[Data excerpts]
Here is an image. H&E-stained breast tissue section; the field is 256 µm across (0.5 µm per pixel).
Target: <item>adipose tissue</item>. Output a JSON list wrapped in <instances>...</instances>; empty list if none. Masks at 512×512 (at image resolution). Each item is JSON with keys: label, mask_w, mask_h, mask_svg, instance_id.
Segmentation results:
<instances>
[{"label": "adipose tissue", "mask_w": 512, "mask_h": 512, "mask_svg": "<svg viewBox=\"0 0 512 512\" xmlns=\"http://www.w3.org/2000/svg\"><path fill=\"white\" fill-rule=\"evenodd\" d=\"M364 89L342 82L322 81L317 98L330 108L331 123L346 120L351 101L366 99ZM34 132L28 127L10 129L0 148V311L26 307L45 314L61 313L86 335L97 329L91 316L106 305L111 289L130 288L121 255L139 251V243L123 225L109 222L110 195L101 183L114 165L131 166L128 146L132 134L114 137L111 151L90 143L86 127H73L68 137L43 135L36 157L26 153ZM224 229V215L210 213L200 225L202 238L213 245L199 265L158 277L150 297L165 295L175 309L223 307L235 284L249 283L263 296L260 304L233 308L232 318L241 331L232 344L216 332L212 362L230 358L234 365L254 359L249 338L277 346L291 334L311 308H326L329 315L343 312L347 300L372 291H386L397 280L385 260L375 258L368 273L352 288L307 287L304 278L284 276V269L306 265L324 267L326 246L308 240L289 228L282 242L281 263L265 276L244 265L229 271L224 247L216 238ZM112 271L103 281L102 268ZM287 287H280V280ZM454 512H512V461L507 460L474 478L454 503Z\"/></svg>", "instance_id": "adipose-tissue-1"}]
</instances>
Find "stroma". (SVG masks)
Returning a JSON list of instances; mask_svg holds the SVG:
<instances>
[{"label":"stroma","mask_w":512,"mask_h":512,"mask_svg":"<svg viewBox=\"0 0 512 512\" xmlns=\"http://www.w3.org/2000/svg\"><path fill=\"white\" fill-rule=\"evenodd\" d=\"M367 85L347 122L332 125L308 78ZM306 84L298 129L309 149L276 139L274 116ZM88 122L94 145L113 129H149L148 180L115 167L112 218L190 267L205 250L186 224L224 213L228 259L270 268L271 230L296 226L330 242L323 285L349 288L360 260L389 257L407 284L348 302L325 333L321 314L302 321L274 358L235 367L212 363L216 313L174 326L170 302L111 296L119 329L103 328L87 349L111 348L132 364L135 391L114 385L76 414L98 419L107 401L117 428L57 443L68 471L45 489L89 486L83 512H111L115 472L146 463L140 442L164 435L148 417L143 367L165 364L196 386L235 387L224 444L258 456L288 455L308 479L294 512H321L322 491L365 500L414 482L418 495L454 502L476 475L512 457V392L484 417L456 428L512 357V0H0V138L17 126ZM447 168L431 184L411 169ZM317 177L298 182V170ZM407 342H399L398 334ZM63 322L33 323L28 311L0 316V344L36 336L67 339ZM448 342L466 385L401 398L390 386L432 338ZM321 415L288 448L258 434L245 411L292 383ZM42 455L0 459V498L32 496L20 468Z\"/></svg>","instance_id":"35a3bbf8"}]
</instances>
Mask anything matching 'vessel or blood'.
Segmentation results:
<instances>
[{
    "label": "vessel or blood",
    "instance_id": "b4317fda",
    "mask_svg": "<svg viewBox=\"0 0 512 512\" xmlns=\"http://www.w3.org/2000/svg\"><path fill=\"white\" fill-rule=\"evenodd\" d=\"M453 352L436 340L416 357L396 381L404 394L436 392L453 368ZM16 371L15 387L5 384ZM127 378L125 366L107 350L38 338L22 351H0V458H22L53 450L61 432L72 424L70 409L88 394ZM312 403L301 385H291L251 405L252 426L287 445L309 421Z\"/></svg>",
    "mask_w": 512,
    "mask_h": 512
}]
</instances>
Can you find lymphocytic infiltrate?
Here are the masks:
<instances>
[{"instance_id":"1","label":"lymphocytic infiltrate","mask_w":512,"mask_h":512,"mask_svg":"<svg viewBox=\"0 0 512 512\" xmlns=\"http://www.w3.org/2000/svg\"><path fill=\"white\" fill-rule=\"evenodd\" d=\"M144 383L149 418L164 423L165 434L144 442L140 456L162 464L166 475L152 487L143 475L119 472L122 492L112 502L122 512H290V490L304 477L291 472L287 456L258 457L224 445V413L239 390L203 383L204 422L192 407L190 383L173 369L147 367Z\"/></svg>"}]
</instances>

- **GOAL OF THE EXERCISE**
Copy out each record exactly as given, omitting none.

- **RESULT BELOW**
Here is an image. H&E-stained breast tissue section; the field is 256 µm across (0.5 µm per pixel).
Target: <item>adipose tissue</item>. Output a JSON list wrapped in <instances>...</instances>; empty list if none. Masks at 512×512 (at image resolution). Each item is JSON with keys: label, mask_w, mask_h, mask_svg, instance_id.
Segmentation results:
<instances>
[{"label": "adipose tissue", "mask_w": 512, "mask_h": 512, "mask_svg": "<svg viewBox=\"0 0 512 512\" xmlns=\"http://www.w3.org/2000/svg\"><path fill=\"white\" fill-rule=\"evenodd\" d=\"M364 89L342 82L322 81L317 98L330 108L331 123L346 120L351 101L366 99ZM34 132L28 127L10 129L0 148V311L26 307L45 314L61 313L86 335L97 329L91 316L106 305L111 289L130 288L121 255L139 251V243L123 225L109 222L110 195L101 183L114 165L131 166L128 146L132 134L114 137L111 151L90 143L86 127H73L68 137L43 135L36 157L26 153ZM224 229V215L210 213L200 225L202 238L213 245L199 265L158 277L150 297L165 295L175 309L223 307L235 284L249 283L263 296L260 304L233 308L232 318L241 331L232 344L216 332L212 362L230 358L234 365L254 359L249 338L277 346L291 334L311 308H326L329 315L343 312L347 300L372 291H386L397 280L385 260L375 258L368 273L352 288L307 287L304 278L284 276V269L306 265L324 267L326 246L308 240L289 228L282 242L281 263L265 276L244 265L229 271L224 247L216 238ZM112 271L103 281L102 268ZM287 287H280V280ZM454 512H512V461L507 460L474 478L454 503Z\"/></svg>", "instance_id": "adipose-tissue-1"}]
</instances>
Find "stroma". (SVG masks)
Returning a JSON list of instances; mask_svg holds the SVG:
<instances>
[{"label":"stroma","mask_w":512,"mask_h":512,"mask_svg":"<svg viewBox=\"0 0 512 512\" xmlns=\"http://www.w3.org/2000/svg\"><path fill=\"white\" fill-rule=\"evenodd\" d=\"M367 85L347 122L332 125L308 78ZM306 84L298 129L309 149L276 139L274 116ZM88 122L94 145L113 129H149L148 180L115 167L112 218L190 267L205 250L186 224L224 213L228 259L270 268L271 230L296 226L330 242L323 285L349 288L360 260L389 257L407 284L348 302L325 333L321 314L302 321L274 358L235 367L212 363L216 313L174 326L170 302L111 296L119 329L103 328L87 349L111 348L132 364L135 391L114 385L76 414L98 419L107 401L117 428L57 443L68 471L45 489L89 486L83 512H111L115 472L146 463L140 442L164 435L148 417L143 367L165 364L196 386L235 387L224 444L258 456L288 455L308 479L294 512H321L322 491L365 500L414 482L418 495L454 502L476 475L512 457V392L484 417L456 428L512 357V0H0V138L17 126ZM447 168L431 184L411 169ZM317 177L298 182V170ZM407 342H399L398 334ZM63 322L33 323L28 311L0 316V344L36 336L67 339ZM448 342L466 385L401 398L390 386L432 338ZM321 415L288 448L258 434L245 411L292 383ZM42 455L0 459V498L32 496L20 468Z\"/></svg>","instance_id":"35a3bbf8"}]
</instances>
Mask anything matching 'vessel or blood'.
Segmentation results:
<instances>
[{
    "label": "vessel or blood",
    "instance_id": "b4317fda",
    "mask_svg": "<svg viewBox=\"0 0 512 512\" xmlns=\"http://www.w3.org/2000/svg\"><path fill=\"white\" fill-rule=\"evenodd\" d=\"M453 352L436 340L416 357L396 381L404 394L436 392L453 368ZM16 371L15 387L5 384ZM127 378L125 366L107 350L38 338L22 351H0V458H22L53 450L61 432L72 424L70 409L88 394ZM312 403L301 385H291L251 405L252 426L287 445L309 421Z\"/></svg>",
    "mask_w": 512,
    "mask_h": 512
}]
</instances>
Can you find lymphocytic infiltrate?
Here are the masks:
<instances>
[{"instance_id":"1","label":"lymphocytic infiltrate","mask_w":512,"mask_h":512,"mask_svg":"<svg viewBox=\"0 0 512 512\" xmlns=\"http://www.w3.org/2000/svg\"><path fill=\"white\" fill-rule=\"evenodd\" d=\"M144 383L149 418L164 423L165 434L144 442L140 456L162 464L166 475L152 487L143 475L119 472L122 492L112 502L122 512H290V490L304 477L291 472L287 456L258 457L224 445V413L239 390L203 383L204 422L192 407L190 383L173 369L147 367Z\"/></svg>"}]
</instances>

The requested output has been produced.